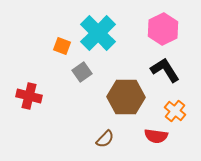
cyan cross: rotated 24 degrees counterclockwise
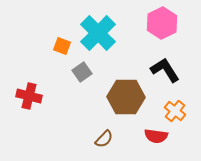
pink hexagon: moved 1 px left, 6 px up
brown semicircle: moved 1 px left
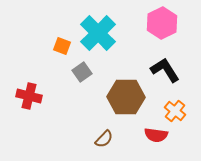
red semicircle: moved 1 px up
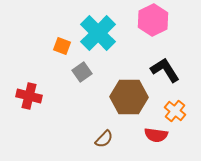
pink hexagon: moved 9 px left, 3 px up
brown hexagon: moved 3 px right
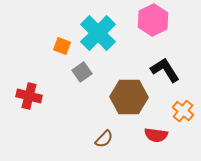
orange cross: moved 8 px right
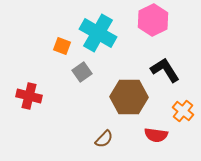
cyan cross: rotated 15 degrees counterclockwise
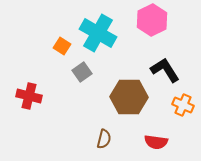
pink hexagon: moved 1 px left
orange square: rotated 12 degrees clockwise
orange cross: moved 6 px up; rotated 15 degrees counterclockwise
red semicircle: moved 7 px down
brown semicircle: rotated 30 degrees counterclockwise
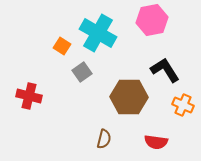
pink hexagon: rotated 16 degrees clockwise
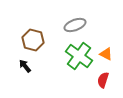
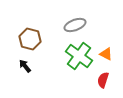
brown hexagon: moved 3 px left, 1 px up
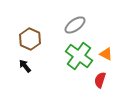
gray ellipse: rotated 15 degrees counterclockwise
brown hexagon: rotated 10 degrees clockwise
red semicircle: moved 3 px left
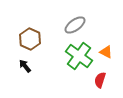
orange triangle: moved 2 px up
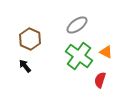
gray ellipse: moved 2 px right
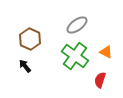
green cross: moved 4 px left
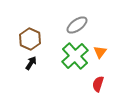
orange triangle: moved 6 px left; rotated 40 degrees clockwise
green cross: rotated 12 degrees clockwise
black arrow: moved 6 px right, 3 px up; rotated 72 degrees clockwise
red semicircle: moved 2 px left, 4 px down
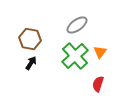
brown hexagon: rotated 15 degrees counterclockwise
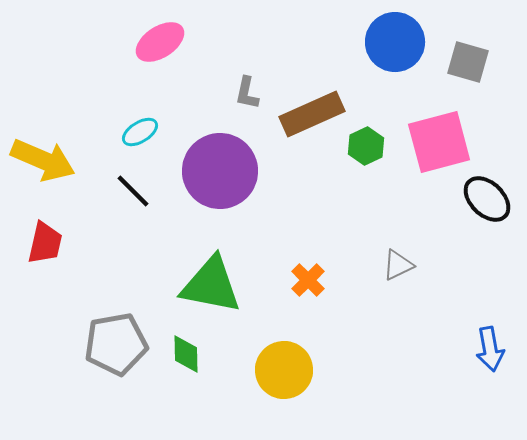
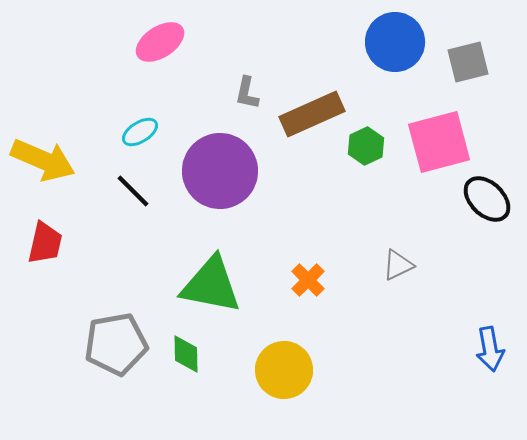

┄┄┄┄┄┄┄┄┄┄

→ **Task requirements**
Copy out every line of the records above word for word, omitting the pictures.

→ **Result of this exercise**
cyan cross: rotated 24 degrees counterclockwise
pink hexagon: moved 1 px left, 6 px up
brown semicircle: moved 1 px left
red semicircle: moved 1 px up
pink hexagon: moved 9 px left, 3 px up
brown hexagon: moved 3 px right
orange cross: moved 8 px right
cyan cross: rotated 15 degrees counterclockwise
pink hexagon: moved 1 px left
orange square: rotated 12 degrees clockwise
orange cross: moved 6 px up; rotated 15 degrees counterclockwise
red semicircle: moved 7 px down
brown semicircle: rotated 30 degrees counterclockwise
pink hexagon: rotated 16 degrees clockwise
brown hexagon: moved 3 px left, 1 px up
gray ellipse: rotated 15 degrees counterclockwise
brown hexagon: rotated 10 degrees clockwise
red semicircle: moved 3 px left
orange triangle: moved 2 px up
gray ellipse: moved 2 px right
green cross: moved 4 px left
orange triangle: moved 6 px left; rotated 40 degrees clockwise
green cross: rotated 12 degrees clockwise
black arrow: moved 6 px right, 3 px up; rotated 72 degrees clockwise
red semicircle: moved 2 px left, 4 px down
brown hexagon: rotated 15 degrees counterclockwise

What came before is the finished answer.